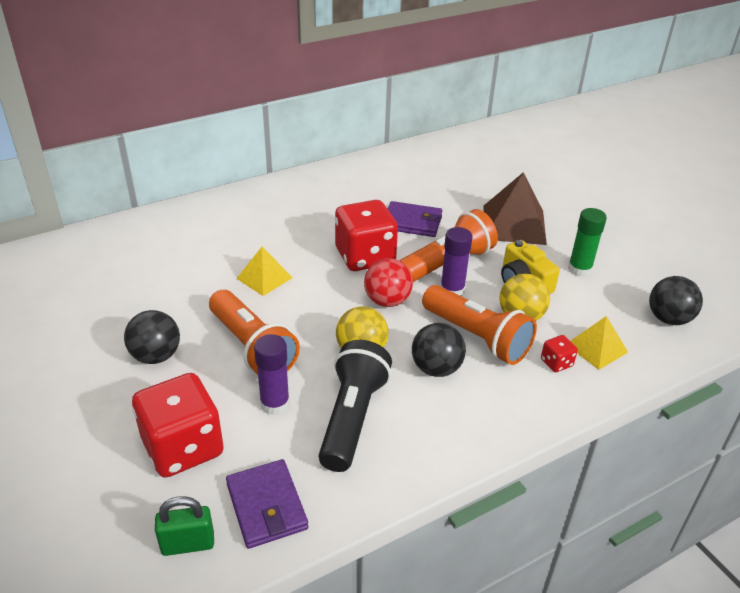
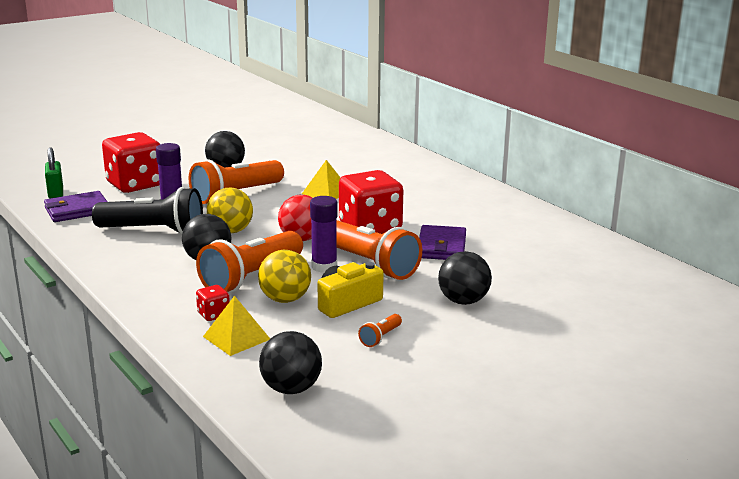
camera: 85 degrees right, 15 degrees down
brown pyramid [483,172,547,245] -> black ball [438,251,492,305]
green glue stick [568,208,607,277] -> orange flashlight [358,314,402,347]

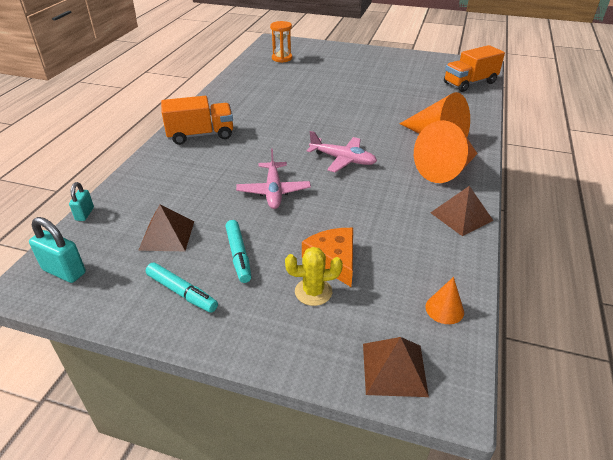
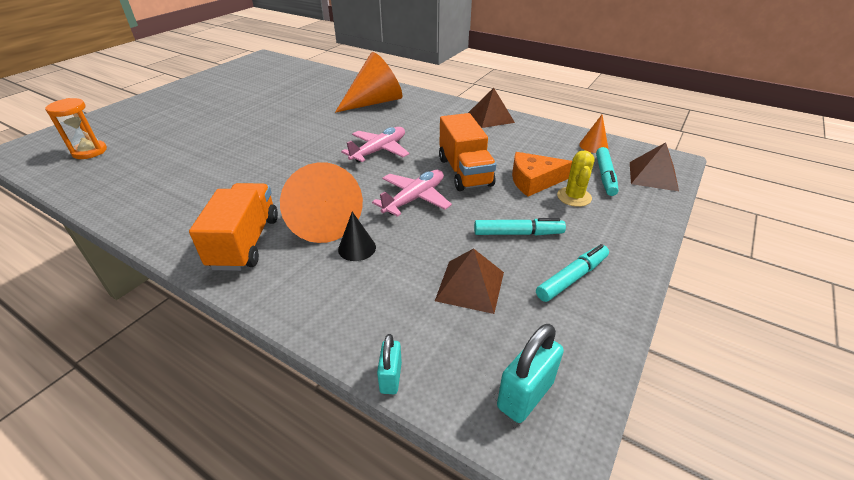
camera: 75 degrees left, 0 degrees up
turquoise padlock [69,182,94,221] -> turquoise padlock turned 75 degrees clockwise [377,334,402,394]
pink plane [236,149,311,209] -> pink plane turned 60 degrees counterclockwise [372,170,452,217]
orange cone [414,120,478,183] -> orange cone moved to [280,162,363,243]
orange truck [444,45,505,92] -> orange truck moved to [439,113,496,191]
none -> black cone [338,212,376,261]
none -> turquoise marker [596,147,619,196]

- [To-do item] Return all the material exactly, skipping pictures.

- [Exercise output]
camera: 85 degrees right, 15 degrees down
brown pyramid [483,172,547,245] -> black ball [438,251,492,305]
green glue stick [568,208,607,277] -> orange flashlight [358,314,402,347]

camera: 75 degrees left, 0 degrees up
turquoise padlock [69,182,94,221] -> turquoise padlock turned 75 degrees clockwise [377,334,402,394]
pink plane [236,149,311,209] -> pink plane turned 60 degrees counterclockwise [372,170,452,217]
orange cone [414,120,478,183] -> orange cone moved to [280,162,363,243]
orange truck [444,45,505,92] -> orange truck moved to [439,113,496,191]
none -> black cone [338,212,376,261]
none -> turquoise marker [596,147,619,196]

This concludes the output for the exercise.